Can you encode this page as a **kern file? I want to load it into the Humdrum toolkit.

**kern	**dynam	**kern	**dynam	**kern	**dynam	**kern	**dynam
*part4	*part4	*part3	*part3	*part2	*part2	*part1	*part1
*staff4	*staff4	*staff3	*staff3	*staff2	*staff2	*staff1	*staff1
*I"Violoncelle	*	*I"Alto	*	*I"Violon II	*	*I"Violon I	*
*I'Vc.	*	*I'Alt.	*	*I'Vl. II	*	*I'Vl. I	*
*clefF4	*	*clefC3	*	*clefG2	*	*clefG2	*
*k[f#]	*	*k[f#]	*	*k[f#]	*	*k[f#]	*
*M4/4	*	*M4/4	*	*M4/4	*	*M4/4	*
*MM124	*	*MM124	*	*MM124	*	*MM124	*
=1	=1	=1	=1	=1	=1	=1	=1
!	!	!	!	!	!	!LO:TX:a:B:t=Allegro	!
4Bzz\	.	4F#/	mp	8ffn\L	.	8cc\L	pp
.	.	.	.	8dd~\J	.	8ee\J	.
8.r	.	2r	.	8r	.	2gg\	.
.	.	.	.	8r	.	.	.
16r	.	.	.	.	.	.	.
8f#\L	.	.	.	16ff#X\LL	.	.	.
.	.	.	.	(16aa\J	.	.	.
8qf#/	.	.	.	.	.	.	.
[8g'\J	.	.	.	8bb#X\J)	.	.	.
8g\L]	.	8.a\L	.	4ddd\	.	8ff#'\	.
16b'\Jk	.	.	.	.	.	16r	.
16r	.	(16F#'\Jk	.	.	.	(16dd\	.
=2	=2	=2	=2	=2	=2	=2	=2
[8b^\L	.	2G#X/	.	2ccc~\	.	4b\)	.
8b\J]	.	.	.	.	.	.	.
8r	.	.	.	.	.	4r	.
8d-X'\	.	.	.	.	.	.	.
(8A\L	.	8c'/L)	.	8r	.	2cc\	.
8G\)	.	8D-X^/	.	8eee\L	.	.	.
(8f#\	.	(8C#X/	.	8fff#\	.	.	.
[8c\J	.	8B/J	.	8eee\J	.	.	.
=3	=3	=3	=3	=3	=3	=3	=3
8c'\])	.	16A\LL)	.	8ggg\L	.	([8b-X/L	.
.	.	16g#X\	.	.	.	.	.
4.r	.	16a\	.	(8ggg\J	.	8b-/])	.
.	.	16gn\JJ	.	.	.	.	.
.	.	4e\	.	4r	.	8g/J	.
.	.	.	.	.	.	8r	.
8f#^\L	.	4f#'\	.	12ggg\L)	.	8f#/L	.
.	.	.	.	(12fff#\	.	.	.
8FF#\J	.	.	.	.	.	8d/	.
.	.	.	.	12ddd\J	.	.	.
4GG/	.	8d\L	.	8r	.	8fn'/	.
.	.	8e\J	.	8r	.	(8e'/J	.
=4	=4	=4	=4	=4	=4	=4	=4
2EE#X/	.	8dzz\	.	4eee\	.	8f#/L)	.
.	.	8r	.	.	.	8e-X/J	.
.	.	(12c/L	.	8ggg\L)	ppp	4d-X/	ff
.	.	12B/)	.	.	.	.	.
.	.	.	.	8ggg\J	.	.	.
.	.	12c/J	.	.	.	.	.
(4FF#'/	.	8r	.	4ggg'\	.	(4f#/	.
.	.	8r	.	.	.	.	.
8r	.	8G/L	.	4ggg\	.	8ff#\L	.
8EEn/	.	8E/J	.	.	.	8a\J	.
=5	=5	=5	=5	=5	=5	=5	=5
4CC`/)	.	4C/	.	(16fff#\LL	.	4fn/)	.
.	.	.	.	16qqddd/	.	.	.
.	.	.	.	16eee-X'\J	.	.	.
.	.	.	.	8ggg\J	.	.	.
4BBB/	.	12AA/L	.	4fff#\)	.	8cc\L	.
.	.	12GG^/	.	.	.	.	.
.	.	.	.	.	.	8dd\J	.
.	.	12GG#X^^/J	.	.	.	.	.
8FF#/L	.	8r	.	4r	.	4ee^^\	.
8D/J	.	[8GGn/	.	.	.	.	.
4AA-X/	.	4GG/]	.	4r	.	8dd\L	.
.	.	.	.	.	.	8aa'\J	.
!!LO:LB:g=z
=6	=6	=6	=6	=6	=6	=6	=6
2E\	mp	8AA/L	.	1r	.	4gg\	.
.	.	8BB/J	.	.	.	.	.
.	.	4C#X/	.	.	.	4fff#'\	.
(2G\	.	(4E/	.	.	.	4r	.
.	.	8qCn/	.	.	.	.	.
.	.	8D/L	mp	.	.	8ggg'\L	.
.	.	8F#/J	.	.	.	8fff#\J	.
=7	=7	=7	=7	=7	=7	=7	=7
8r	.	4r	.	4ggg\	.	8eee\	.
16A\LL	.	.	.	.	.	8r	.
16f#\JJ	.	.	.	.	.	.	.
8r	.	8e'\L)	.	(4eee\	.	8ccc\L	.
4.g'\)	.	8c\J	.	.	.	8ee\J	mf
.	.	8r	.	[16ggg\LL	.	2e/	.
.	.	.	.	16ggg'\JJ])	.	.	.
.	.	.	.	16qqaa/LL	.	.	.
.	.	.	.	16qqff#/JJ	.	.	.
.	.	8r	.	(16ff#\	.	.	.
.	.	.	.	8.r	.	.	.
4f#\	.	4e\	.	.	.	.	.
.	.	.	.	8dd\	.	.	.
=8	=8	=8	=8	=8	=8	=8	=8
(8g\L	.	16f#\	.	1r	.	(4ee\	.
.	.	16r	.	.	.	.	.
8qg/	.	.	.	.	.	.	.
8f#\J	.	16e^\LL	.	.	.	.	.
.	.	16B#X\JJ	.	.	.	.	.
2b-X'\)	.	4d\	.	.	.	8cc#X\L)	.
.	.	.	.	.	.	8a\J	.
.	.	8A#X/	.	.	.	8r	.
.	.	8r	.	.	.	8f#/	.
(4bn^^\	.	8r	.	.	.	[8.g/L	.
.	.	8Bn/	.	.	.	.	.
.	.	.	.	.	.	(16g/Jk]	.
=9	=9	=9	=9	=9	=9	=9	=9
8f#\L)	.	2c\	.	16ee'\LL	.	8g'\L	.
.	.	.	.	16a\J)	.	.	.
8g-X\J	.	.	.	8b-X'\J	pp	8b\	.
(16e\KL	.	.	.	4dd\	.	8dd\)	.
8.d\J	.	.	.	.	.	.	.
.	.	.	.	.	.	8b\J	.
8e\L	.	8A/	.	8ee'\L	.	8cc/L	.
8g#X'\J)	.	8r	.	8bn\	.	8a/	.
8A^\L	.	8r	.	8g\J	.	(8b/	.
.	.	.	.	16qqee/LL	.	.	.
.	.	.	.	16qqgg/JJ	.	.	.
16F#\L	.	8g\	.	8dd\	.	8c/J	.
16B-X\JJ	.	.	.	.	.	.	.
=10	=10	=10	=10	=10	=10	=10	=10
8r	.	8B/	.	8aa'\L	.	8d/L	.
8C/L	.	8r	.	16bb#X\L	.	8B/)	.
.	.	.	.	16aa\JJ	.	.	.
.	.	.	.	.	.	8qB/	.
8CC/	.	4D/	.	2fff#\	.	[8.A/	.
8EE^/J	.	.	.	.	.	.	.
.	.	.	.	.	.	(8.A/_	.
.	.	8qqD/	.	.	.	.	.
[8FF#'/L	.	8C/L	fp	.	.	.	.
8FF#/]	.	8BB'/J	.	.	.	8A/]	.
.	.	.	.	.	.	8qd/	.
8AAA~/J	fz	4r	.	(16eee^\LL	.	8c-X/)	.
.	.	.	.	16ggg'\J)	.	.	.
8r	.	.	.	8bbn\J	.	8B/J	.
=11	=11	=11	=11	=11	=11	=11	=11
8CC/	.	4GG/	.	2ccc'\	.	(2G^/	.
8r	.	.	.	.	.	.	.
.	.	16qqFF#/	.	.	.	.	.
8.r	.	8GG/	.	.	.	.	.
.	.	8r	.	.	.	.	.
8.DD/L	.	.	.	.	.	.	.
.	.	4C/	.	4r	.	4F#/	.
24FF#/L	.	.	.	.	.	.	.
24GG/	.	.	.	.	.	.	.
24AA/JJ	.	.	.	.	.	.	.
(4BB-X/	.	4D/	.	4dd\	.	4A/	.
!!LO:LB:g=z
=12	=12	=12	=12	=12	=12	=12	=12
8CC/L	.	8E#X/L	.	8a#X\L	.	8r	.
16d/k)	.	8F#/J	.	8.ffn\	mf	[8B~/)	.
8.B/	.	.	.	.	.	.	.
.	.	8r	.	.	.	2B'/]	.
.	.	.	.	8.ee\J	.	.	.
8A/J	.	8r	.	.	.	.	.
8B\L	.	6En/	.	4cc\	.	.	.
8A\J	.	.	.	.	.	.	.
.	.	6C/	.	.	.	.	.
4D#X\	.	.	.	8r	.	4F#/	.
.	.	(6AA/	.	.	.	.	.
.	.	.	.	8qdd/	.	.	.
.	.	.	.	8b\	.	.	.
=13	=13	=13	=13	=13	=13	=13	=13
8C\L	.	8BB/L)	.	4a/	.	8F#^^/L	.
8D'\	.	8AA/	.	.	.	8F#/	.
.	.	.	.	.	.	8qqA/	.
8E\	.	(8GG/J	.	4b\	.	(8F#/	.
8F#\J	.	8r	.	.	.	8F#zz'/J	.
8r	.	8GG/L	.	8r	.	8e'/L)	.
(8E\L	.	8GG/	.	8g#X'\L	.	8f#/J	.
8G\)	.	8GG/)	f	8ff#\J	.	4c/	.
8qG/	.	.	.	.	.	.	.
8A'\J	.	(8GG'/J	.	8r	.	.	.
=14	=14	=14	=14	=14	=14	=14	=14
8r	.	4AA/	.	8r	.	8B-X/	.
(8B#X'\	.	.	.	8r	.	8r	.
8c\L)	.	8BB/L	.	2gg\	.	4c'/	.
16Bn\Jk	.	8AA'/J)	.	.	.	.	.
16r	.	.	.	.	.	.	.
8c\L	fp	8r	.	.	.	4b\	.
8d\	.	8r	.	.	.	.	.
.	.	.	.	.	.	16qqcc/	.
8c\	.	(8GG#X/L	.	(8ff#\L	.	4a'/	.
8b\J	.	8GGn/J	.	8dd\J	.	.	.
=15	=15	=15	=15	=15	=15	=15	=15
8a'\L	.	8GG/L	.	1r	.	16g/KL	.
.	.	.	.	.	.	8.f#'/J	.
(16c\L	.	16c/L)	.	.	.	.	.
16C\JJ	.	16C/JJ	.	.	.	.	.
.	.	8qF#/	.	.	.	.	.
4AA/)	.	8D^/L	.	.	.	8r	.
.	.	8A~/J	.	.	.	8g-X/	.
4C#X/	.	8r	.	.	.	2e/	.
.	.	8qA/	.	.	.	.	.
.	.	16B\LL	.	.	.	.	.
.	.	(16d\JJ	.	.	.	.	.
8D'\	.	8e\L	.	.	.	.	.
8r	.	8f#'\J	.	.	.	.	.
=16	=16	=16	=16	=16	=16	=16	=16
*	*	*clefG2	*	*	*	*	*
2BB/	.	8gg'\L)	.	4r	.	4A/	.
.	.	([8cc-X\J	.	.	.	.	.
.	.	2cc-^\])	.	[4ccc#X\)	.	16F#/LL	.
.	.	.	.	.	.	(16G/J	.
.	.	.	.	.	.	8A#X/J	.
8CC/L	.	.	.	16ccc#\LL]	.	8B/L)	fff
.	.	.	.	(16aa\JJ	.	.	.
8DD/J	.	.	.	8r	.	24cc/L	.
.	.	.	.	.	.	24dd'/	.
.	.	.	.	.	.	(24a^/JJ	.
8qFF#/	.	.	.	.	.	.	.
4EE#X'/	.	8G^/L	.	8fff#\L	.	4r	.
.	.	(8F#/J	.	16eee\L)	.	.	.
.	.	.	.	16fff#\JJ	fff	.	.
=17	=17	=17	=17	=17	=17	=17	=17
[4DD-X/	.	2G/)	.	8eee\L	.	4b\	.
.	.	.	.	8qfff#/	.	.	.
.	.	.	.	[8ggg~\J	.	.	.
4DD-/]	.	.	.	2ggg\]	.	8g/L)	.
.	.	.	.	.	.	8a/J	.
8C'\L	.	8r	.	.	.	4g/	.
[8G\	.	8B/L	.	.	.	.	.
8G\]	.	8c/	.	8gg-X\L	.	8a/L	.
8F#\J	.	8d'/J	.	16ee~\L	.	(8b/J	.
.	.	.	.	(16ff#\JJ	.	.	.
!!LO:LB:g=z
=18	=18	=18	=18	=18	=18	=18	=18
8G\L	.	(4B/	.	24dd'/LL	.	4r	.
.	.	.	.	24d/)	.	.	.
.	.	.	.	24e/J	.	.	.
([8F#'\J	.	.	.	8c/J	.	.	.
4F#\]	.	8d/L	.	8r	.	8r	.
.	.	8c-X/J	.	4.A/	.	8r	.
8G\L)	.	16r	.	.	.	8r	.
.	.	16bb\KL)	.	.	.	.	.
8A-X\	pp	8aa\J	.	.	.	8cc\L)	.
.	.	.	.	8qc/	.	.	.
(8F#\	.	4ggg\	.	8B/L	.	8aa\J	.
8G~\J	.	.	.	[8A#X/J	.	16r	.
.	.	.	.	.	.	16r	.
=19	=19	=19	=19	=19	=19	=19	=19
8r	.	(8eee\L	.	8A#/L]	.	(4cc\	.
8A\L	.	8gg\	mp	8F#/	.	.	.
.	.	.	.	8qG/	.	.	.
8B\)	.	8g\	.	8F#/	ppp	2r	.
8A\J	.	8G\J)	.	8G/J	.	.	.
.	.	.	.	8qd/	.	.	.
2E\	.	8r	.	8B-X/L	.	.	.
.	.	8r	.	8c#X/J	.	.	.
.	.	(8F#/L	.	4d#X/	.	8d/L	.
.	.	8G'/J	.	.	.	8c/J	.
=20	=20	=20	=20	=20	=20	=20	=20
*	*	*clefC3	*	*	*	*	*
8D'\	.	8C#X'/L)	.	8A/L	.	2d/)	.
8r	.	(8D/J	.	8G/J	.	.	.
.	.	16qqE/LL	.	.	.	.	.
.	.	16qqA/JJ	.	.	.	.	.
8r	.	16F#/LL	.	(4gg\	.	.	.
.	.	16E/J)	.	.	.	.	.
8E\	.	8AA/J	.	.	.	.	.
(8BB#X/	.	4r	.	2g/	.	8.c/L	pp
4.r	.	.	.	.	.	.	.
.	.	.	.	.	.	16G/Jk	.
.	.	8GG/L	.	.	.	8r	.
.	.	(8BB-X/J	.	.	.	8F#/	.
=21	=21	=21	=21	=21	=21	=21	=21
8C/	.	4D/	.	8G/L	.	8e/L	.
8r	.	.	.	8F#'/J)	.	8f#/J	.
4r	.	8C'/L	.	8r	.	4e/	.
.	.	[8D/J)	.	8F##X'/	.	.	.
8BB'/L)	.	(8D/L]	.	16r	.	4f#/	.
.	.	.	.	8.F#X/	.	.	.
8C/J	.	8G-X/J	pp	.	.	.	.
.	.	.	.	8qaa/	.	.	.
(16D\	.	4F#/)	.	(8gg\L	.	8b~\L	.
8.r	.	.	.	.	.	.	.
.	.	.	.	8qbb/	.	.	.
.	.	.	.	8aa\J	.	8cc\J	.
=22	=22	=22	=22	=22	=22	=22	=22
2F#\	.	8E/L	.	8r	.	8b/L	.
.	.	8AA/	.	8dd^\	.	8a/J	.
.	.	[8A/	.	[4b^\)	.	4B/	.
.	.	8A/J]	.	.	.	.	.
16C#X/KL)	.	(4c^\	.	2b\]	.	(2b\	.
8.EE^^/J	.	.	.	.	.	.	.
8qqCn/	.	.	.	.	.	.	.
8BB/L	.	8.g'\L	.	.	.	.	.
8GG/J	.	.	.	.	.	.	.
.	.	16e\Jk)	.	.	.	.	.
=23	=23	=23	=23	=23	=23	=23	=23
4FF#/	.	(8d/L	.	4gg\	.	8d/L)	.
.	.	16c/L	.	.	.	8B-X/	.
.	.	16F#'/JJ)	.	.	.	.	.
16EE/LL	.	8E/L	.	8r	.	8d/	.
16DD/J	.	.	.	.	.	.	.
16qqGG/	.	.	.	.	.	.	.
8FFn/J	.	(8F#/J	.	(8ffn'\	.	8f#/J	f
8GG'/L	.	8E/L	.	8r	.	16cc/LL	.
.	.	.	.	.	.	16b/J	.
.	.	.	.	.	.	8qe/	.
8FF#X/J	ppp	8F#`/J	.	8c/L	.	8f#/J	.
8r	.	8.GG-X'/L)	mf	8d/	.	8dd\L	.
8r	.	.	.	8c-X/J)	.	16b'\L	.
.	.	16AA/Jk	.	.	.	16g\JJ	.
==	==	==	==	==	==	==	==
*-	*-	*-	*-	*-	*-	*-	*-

◇ ◇ ◇ ◇

## WHAT YOU ARE ASKED TO DO:
Show each line of the entries above that contains the string "kern", with case counting.

## SOLVED EXERCISE:
Can you encode this page as a **kern file? I want to load it into the Humdrum toolkit.
**kern	**dynam	**kern	**dynam	**kern	**dynam	**kern	**dynam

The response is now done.